WORK TO COMPLETE:
Search the listing below for the word "none" and copy each line where it appears.

EXCERPTED DATA:
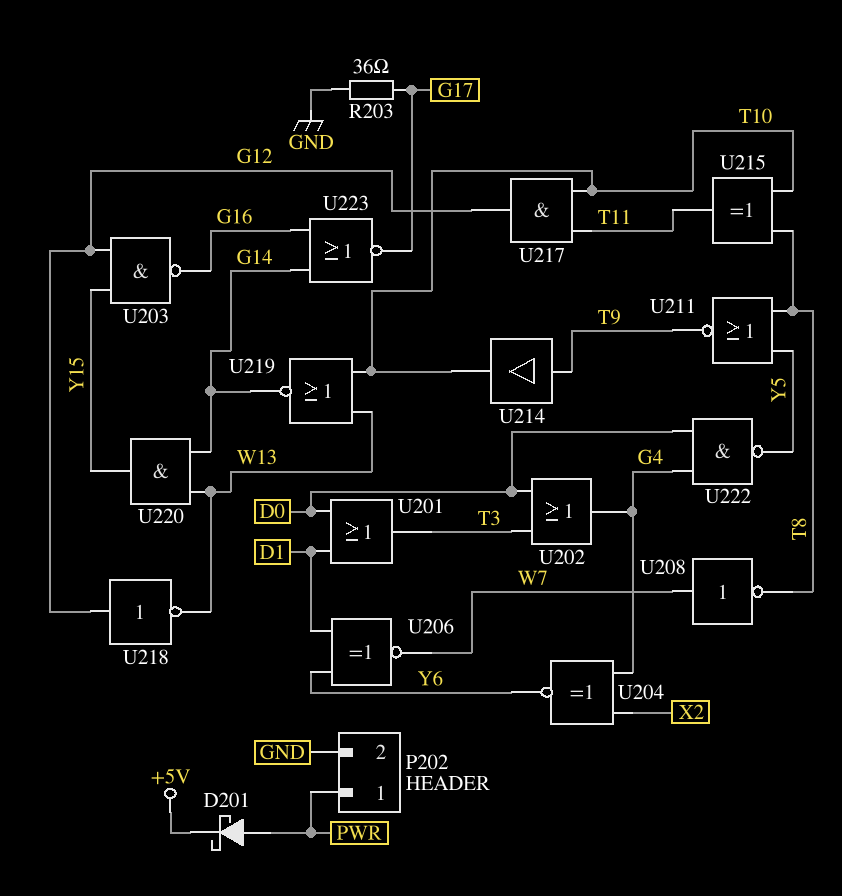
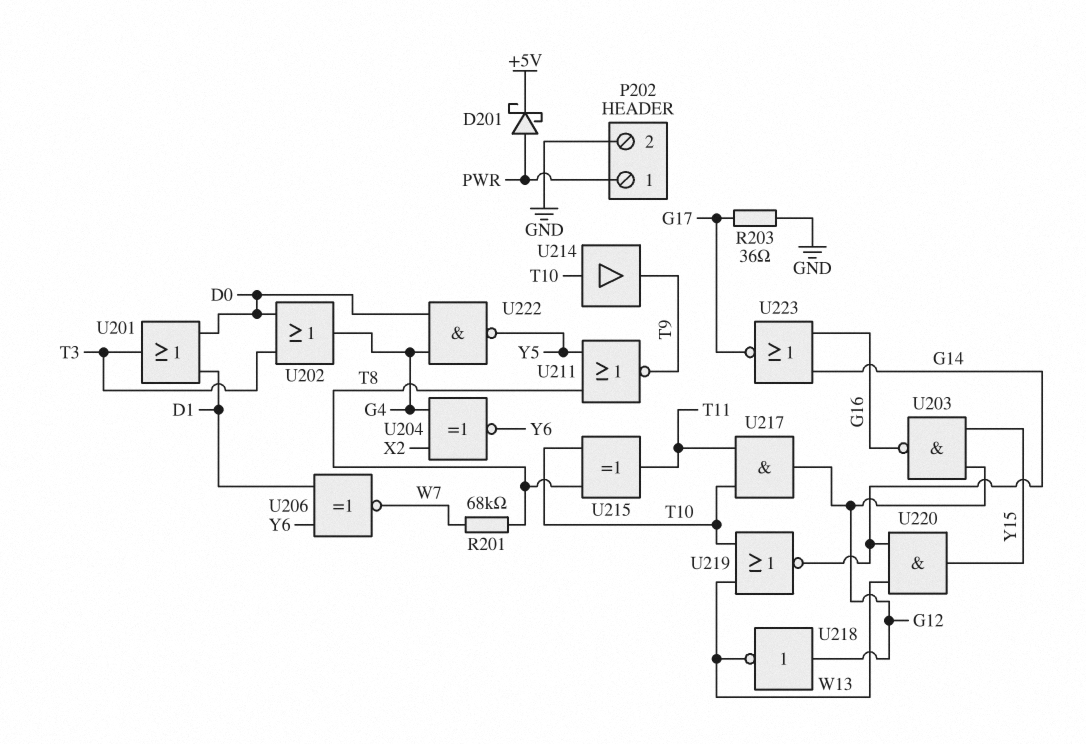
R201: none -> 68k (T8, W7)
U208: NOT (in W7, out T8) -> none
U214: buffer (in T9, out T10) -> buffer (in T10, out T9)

==

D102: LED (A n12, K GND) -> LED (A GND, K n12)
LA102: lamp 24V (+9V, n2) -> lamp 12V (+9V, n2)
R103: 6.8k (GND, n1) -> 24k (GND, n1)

...

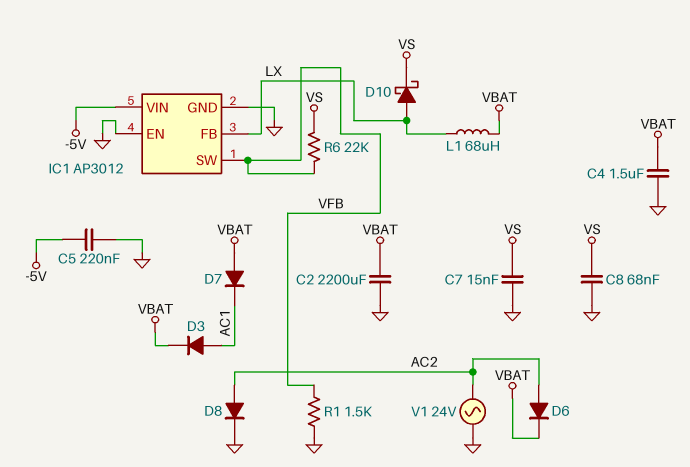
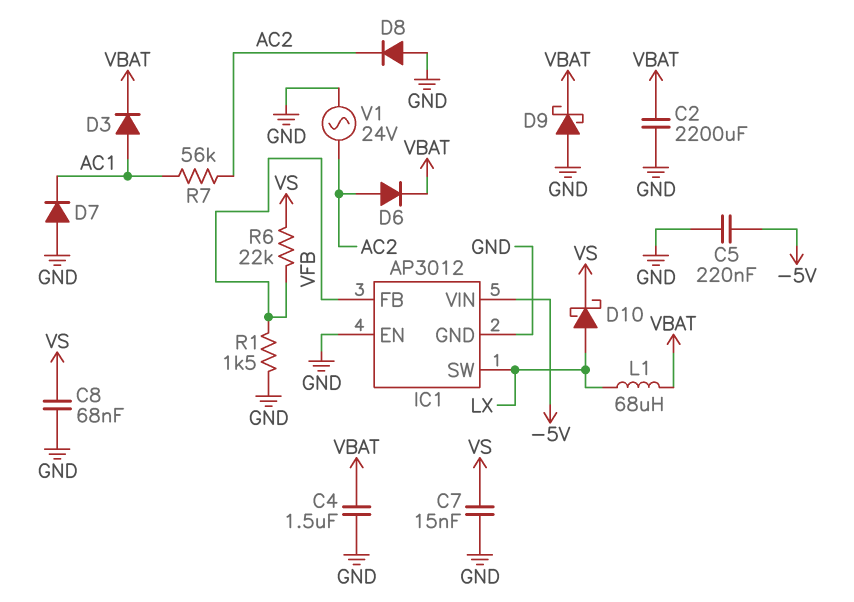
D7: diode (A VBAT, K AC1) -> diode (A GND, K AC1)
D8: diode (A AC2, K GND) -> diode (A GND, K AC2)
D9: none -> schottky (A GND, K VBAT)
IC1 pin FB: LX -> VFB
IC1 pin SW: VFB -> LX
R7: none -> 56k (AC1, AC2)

WORKED SOLUTION:
R201: none -> 68k (T8, W7)
U208: NOT (in W7, out T8) -> none
D9: none -> schottky (A GND, K VBAT)
R7: none -> 56k (AC1, AC2)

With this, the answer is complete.